DATA SECTION:
----------------------------------------

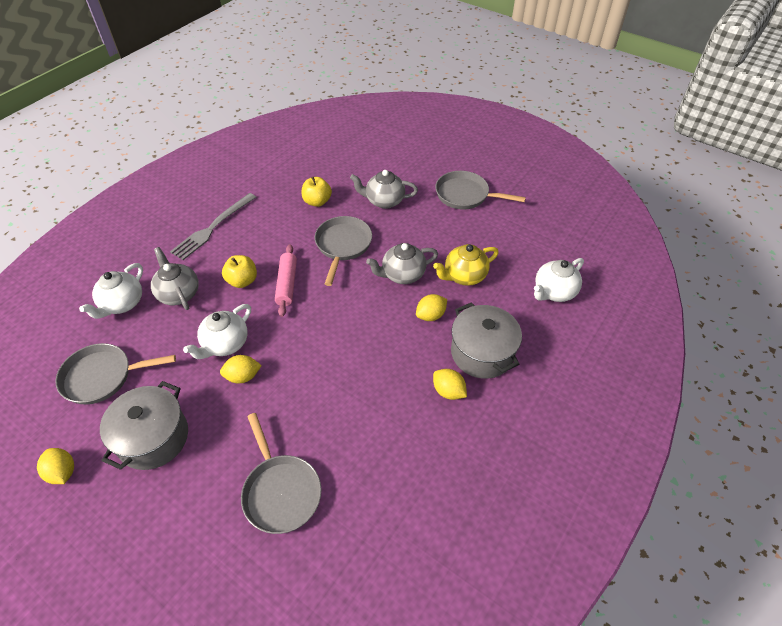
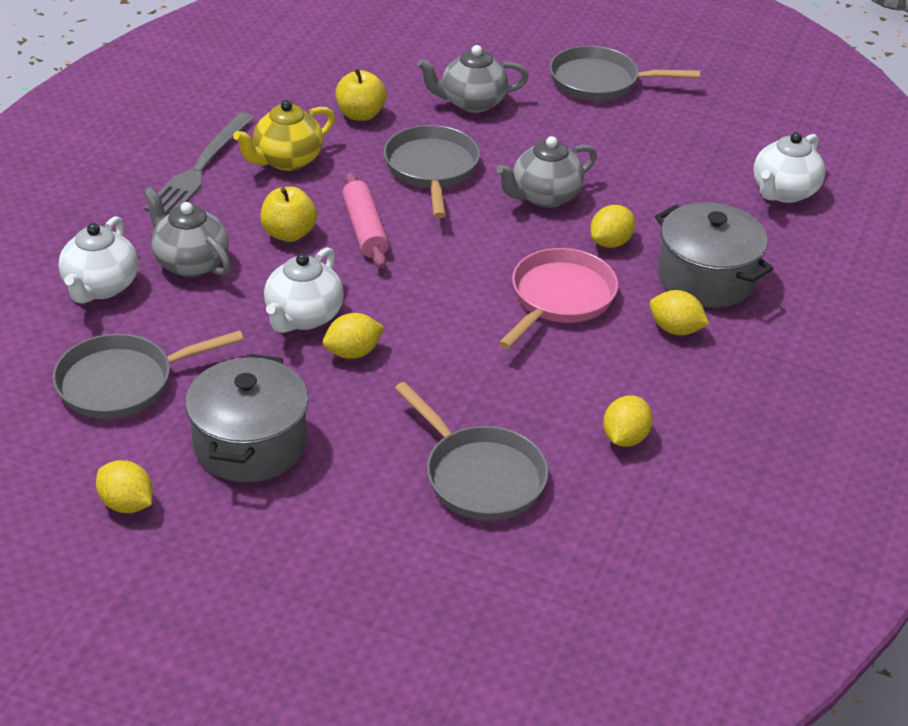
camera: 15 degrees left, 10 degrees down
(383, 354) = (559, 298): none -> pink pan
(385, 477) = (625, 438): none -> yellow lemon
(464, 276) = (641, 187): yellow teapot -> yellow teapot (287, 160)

----------------------------------------

REQUIRED ACTION: Without copying any picture, write out all of the material exactly as it reads.

SOLUTION:
camera: 15 degrees left, 10 degrees down
(383, 354) = (559, 298): none -> pink pan
(385, 477) = (625, 438): none -> yellow lemon
(464, 276) = (641, 187): yellow teapot -> yellow teapot (287, 160)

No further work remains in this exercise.